EXERCISE DIRECTIONS:
When the line with "none -> yellow brick D6:E6 level 1" turns up below, begin repeating exactly, and carry on through the line with "none -> red tile F6:F7 level 1"; no pictures go into the copy.

[Opening DATA SECTION section]

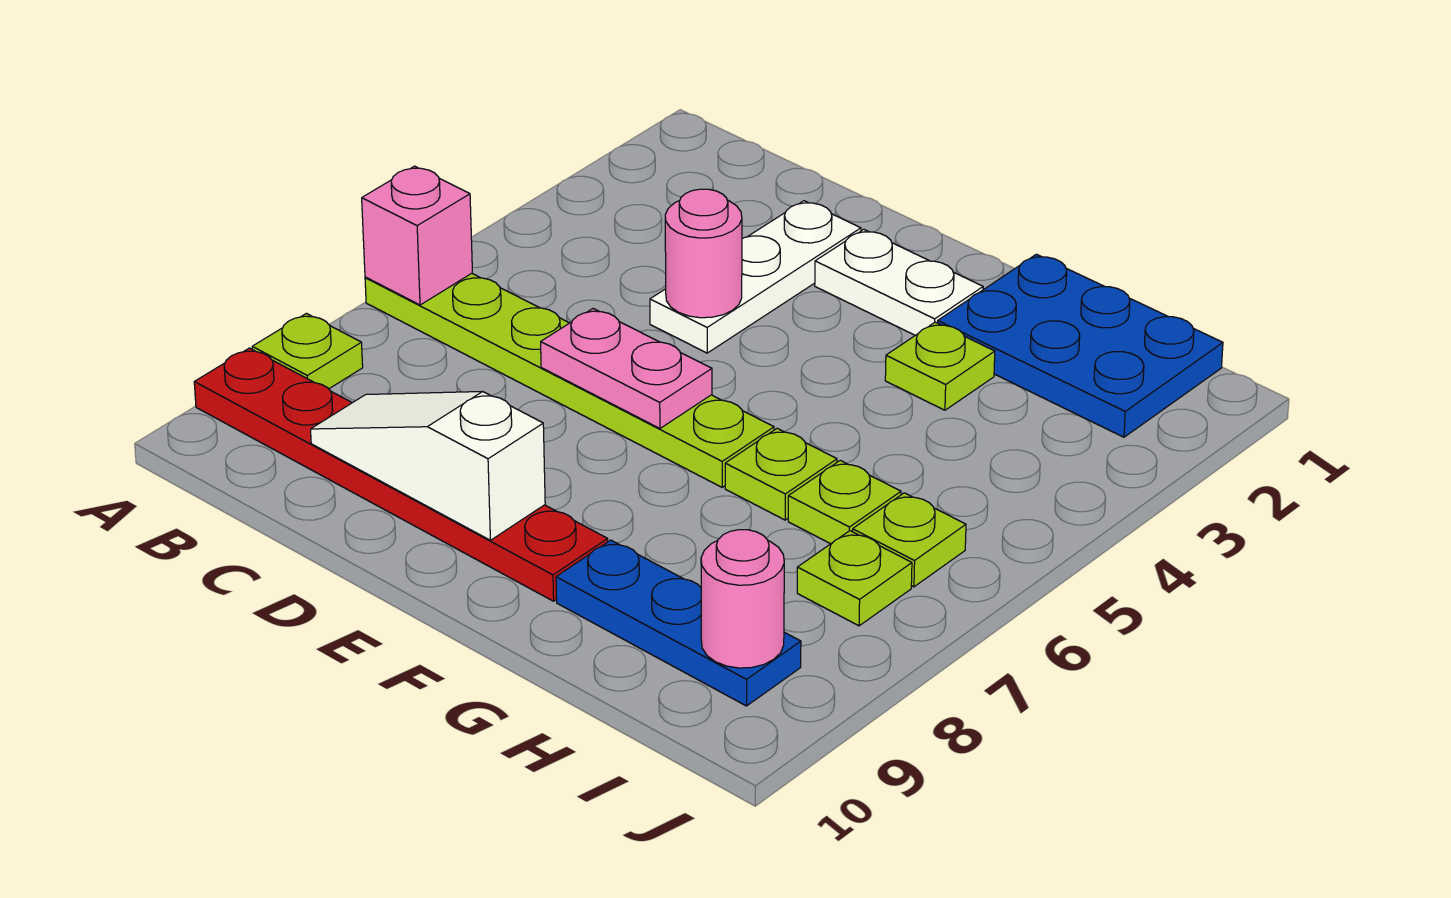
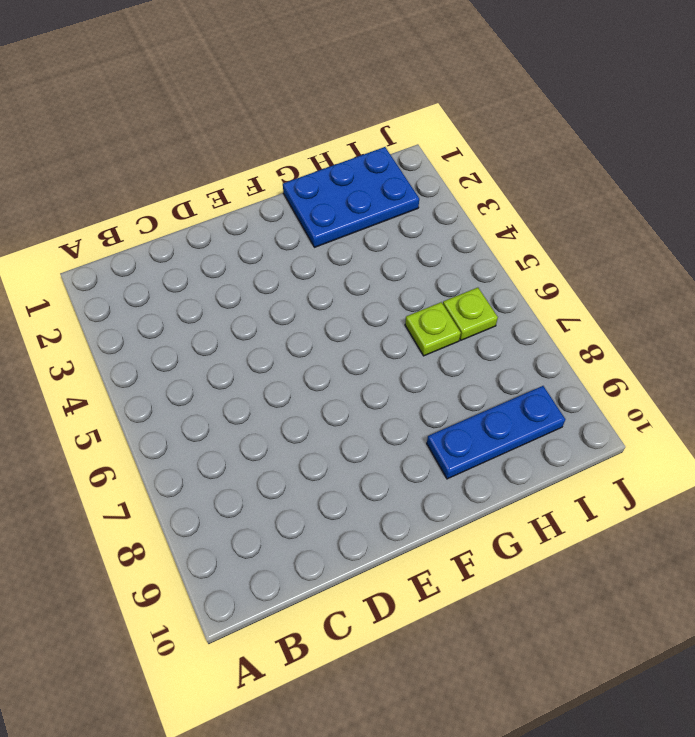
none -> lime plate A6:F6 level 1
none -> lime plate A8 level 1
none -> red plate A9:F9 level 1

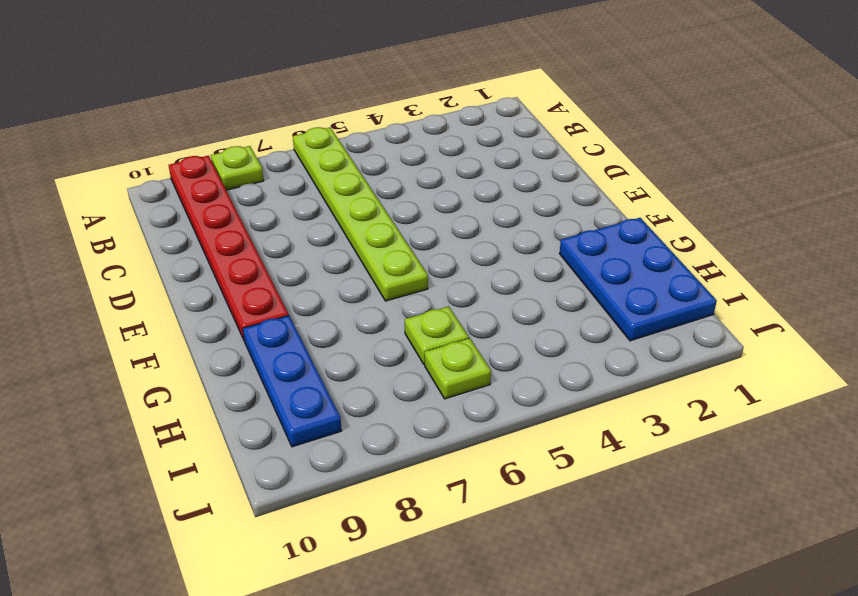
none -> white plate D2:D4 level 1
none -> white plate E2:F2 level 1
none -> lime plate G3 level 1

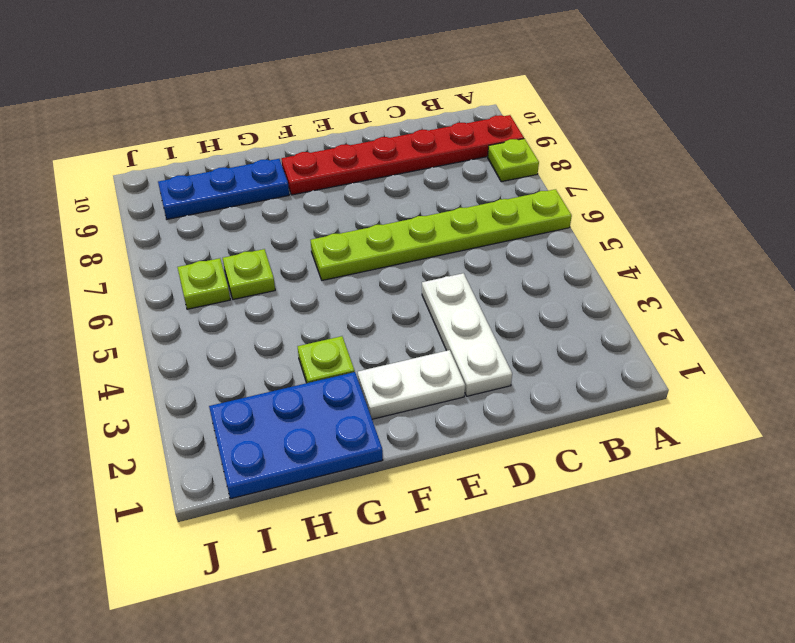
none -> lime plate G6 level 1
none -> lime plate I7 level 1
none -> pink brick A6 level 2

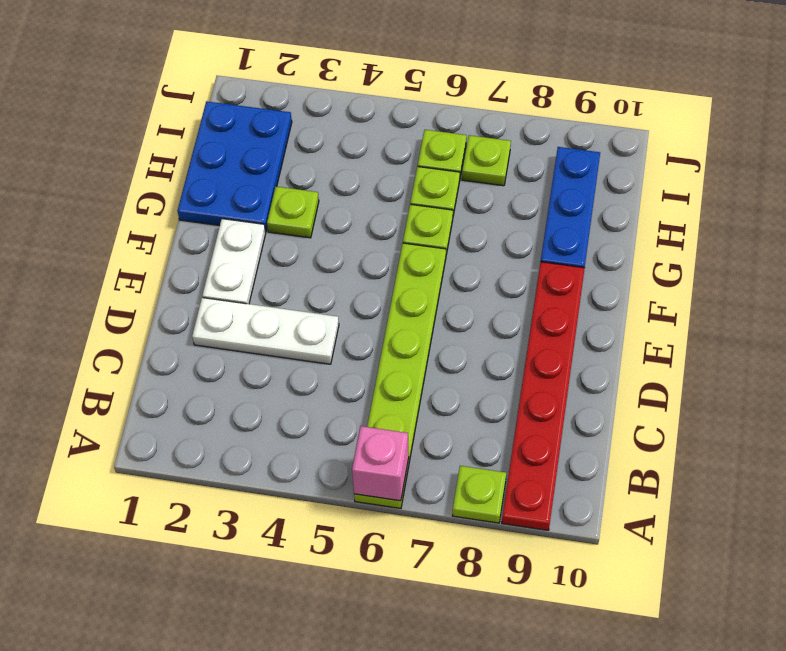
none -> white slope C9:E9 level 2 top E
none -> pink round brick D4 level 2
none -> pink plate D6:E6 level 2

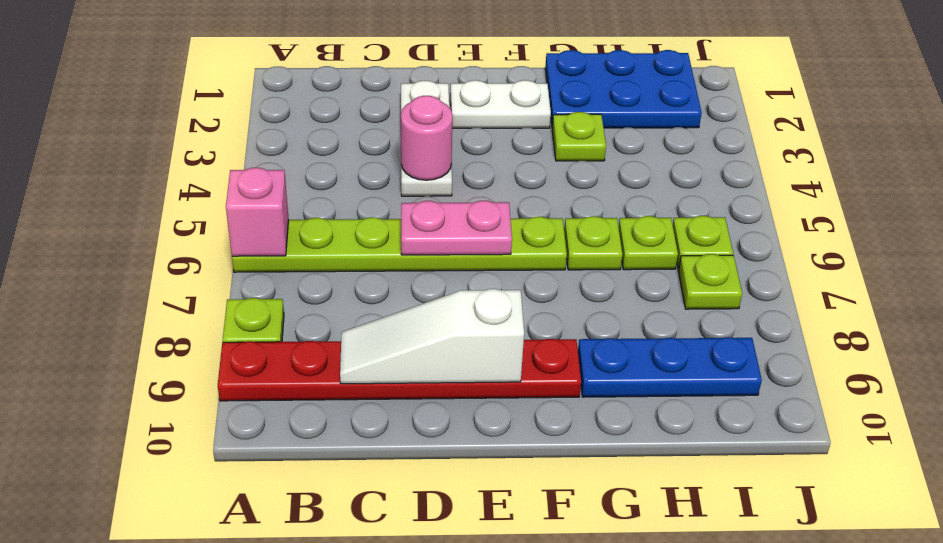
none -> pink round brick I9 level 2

[Closing DATA SECTION section]
[Opening DATA SECTION section]

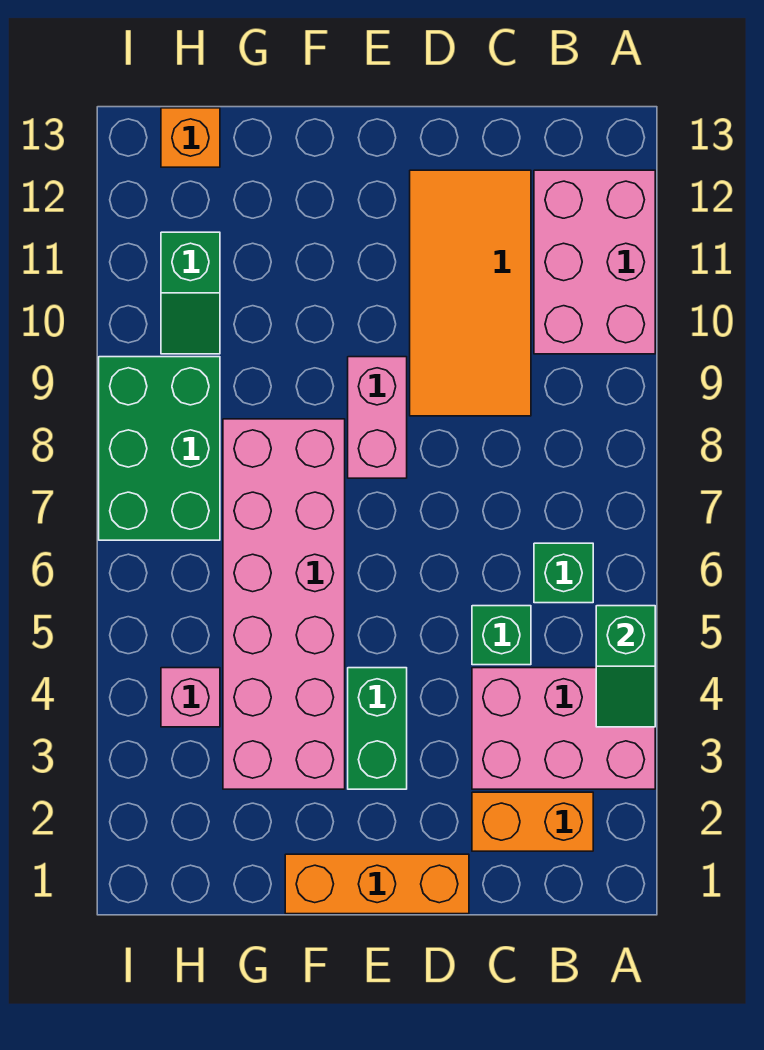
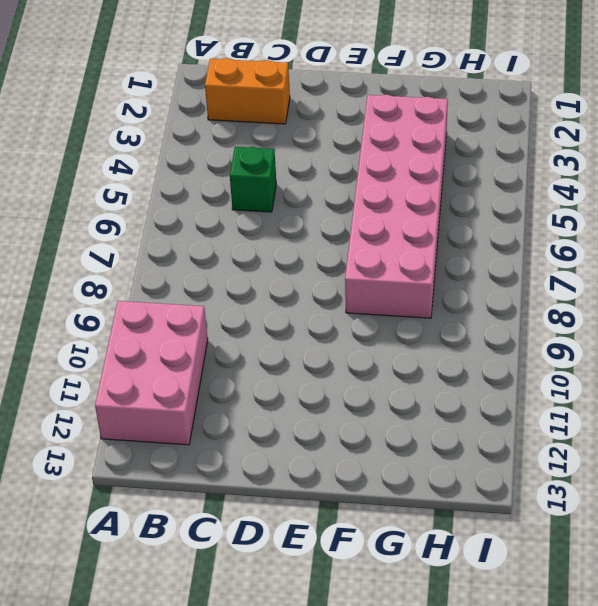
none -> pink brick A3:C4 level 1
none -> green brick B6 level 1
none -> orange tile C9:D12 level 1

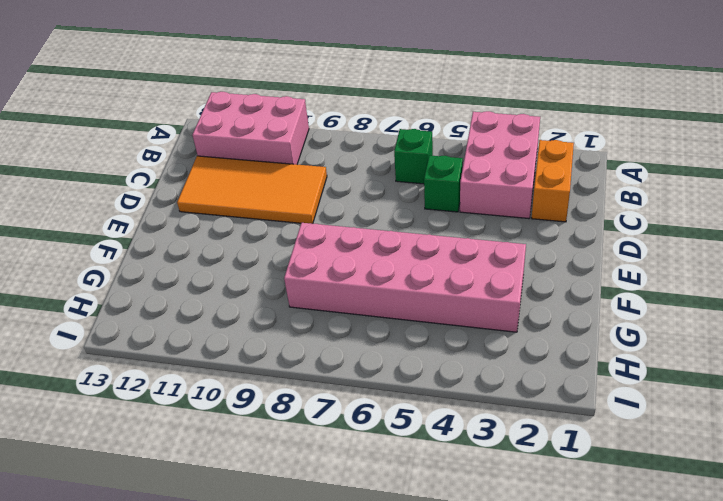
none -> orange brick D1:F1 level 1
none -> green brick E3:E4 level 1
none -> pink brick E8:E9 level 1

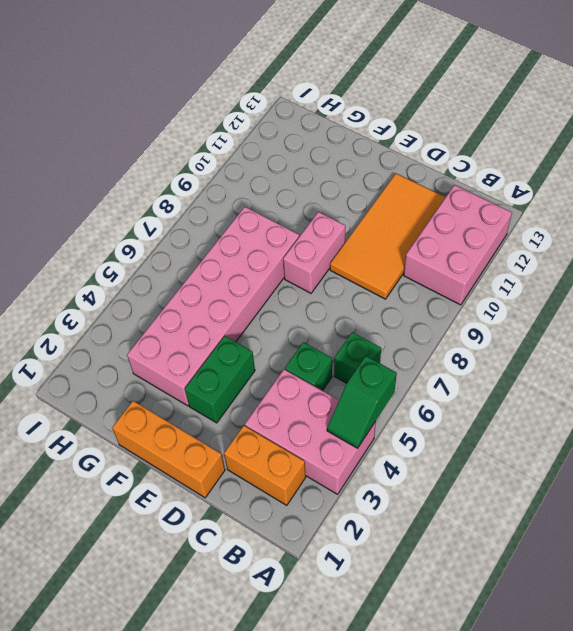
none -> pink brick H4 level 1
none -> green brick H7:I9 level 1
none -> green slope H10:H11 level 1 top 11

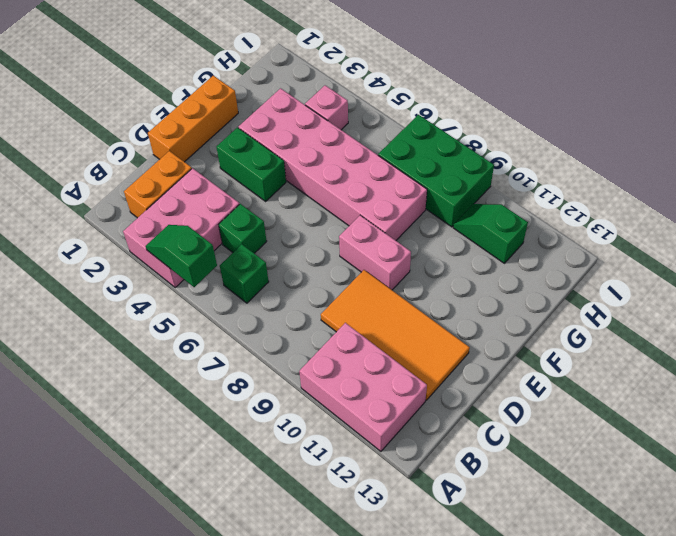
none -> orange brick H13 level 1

[Closing DATA SECTION section]
[Opening DATA SECTION section]

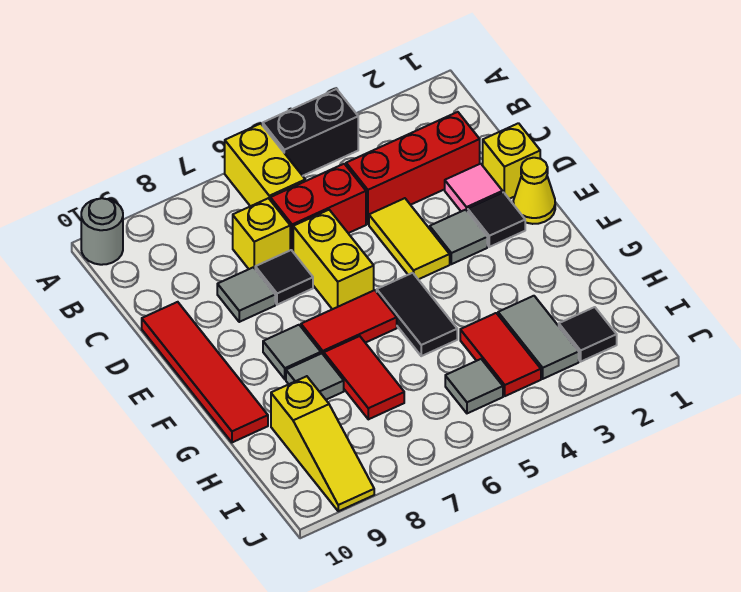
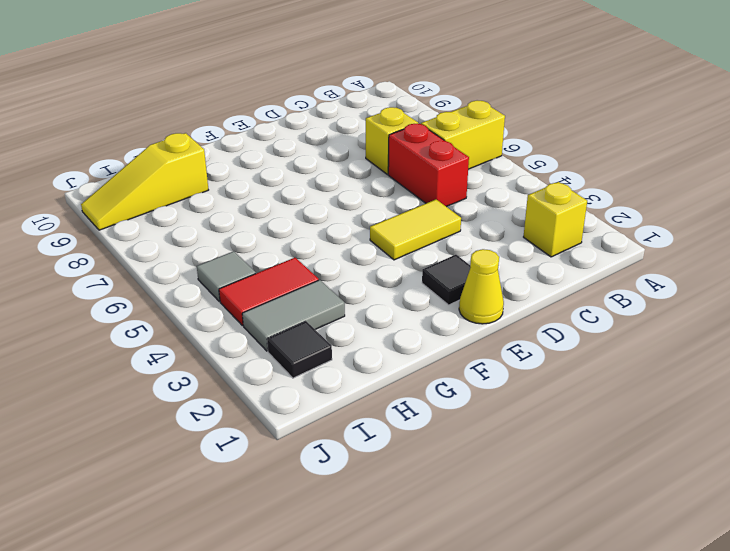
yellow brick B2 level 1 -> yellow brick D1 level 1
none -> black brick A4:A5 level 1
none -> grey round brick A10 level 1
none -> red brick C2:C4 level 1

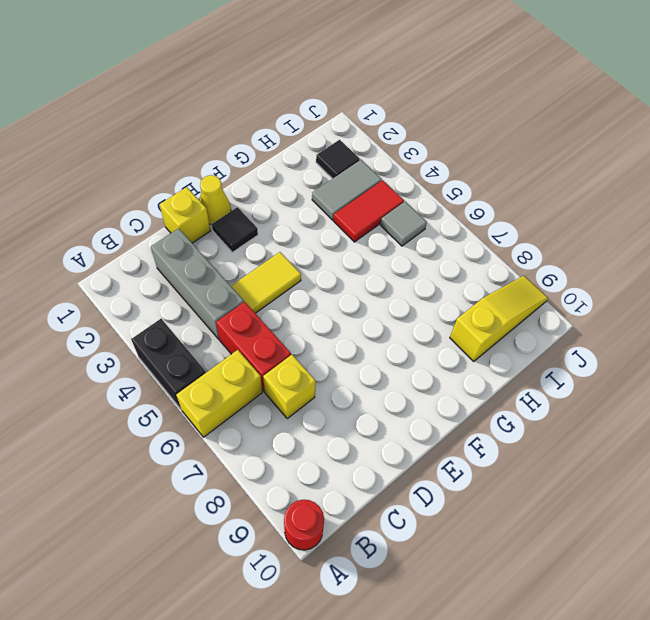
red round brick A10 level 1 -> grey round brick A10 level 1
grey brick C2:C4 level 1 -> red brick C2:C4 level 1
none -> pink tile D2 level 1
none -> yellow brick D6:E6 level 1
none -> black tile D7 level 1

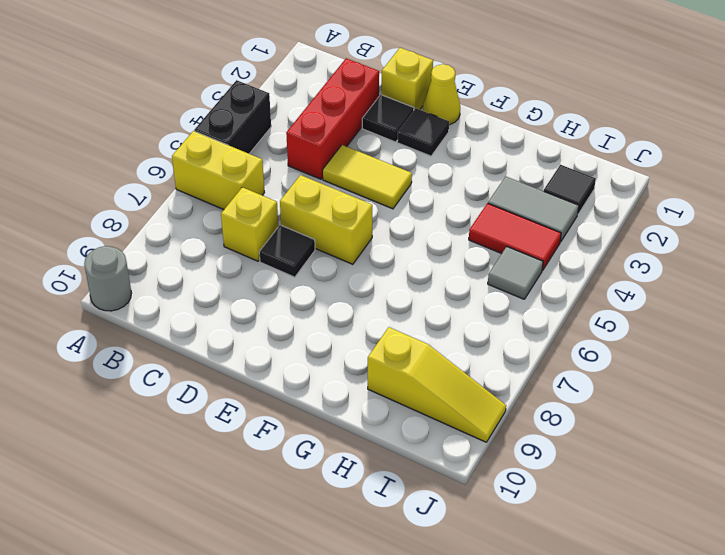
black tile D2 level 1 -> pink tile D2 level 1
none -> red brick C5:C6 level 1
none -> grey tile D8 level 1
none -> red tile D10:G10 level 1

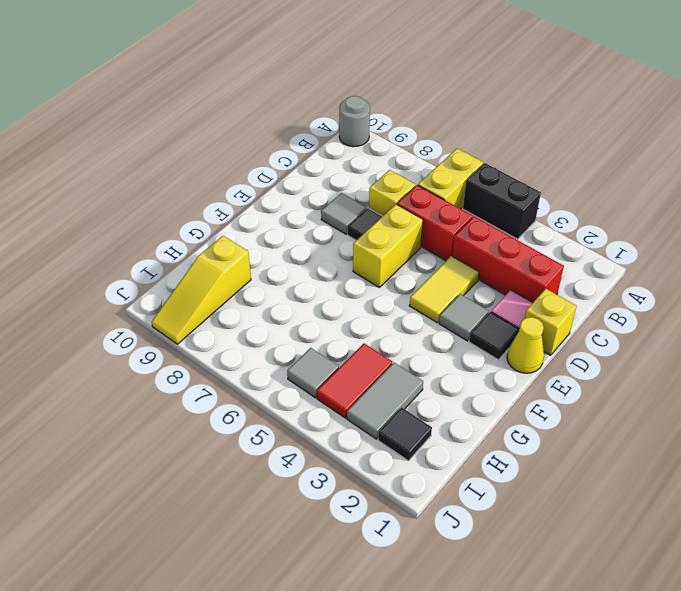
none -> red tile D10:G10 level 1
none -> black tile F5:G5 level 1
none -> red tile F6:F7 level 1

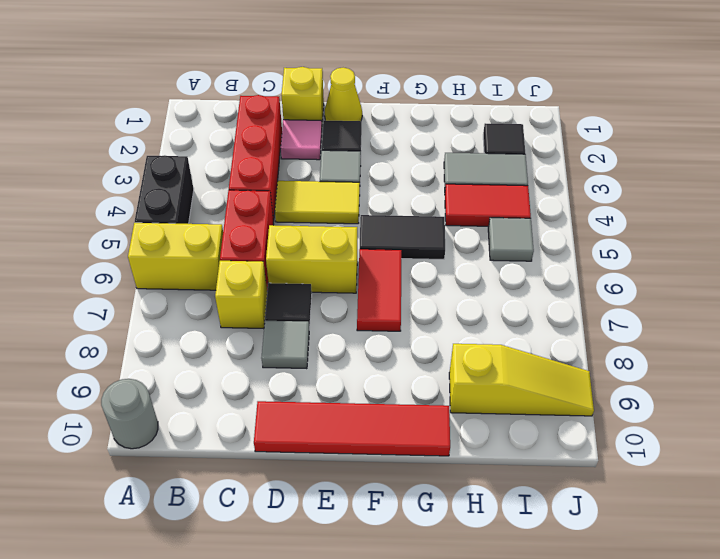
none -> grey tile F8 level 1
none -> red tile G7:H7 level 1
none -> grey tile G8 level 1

[Closing DATA SECTION section]

SOLUTION TO THE EXERCISE:
none -> yellow brick D6:E6 level 1
none -> black tile D7 level 1

black tile D2 level 1 -> pink tile D2 level 1
none -> red brick C5:C6 level 1
none -> grey tile D8 level 1
none -> red tile D10:G10 level 1

none -> red tile D10:G10 level 1
none -> black tile F5:G5 level 1
none -> red tile F6:F7 level 1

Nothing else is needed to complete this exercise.